PROVIDED MATERIAL
BEGIN

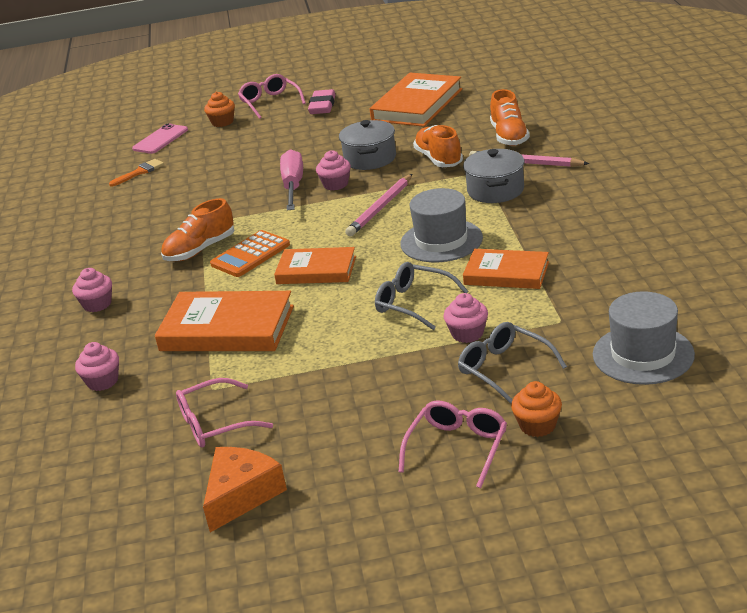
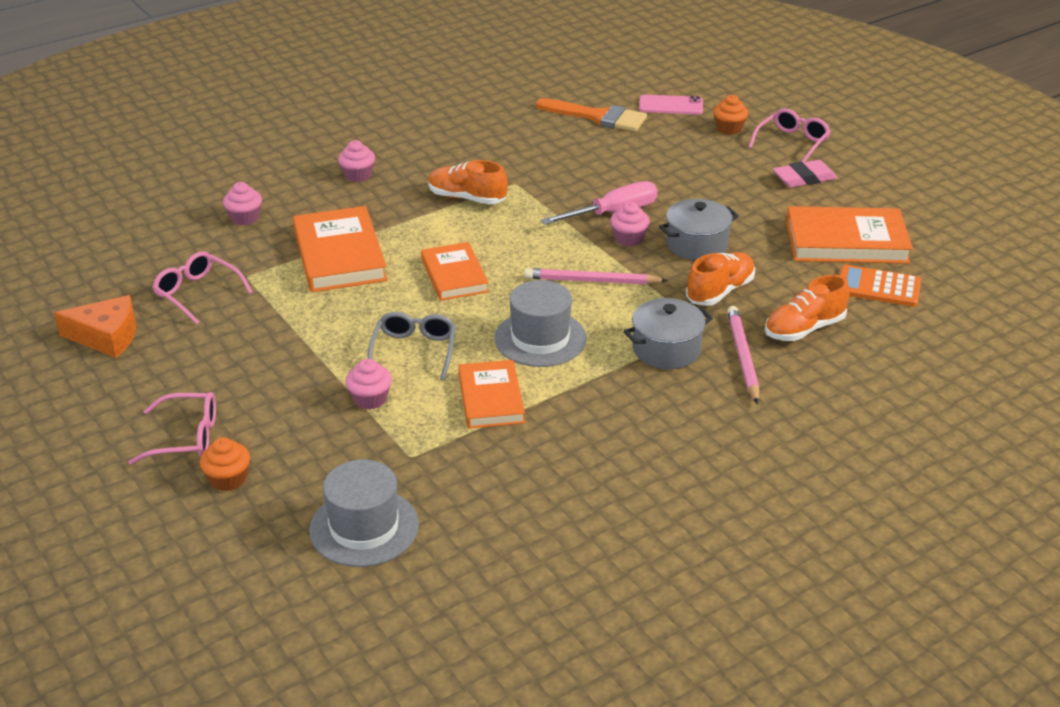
camera: 60 degrees right, 5 degrees up
(140, 172) = (598, 117): orange brush -> orange brush, size x1.81
(250, 255) = (468, 229): orange calculator -> orange calculator (878, 287)
(504, 369) = (315, 437): grey glasses -> none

END

WORK INSTRUCTIONS
Exact repetition of each line above is expected; images are to be omitted.

SOLUTION TO THIS PROBLEM
camera: 60 degrees right, 5 degrees up
(140, 172) = (598, 117): orange brush -> orange brush, size x1.81
(250, 255) = (468, 229): orange calculator -> orange calculator (878, 287)
(504, 369) = (315, 437): grey glasses -> none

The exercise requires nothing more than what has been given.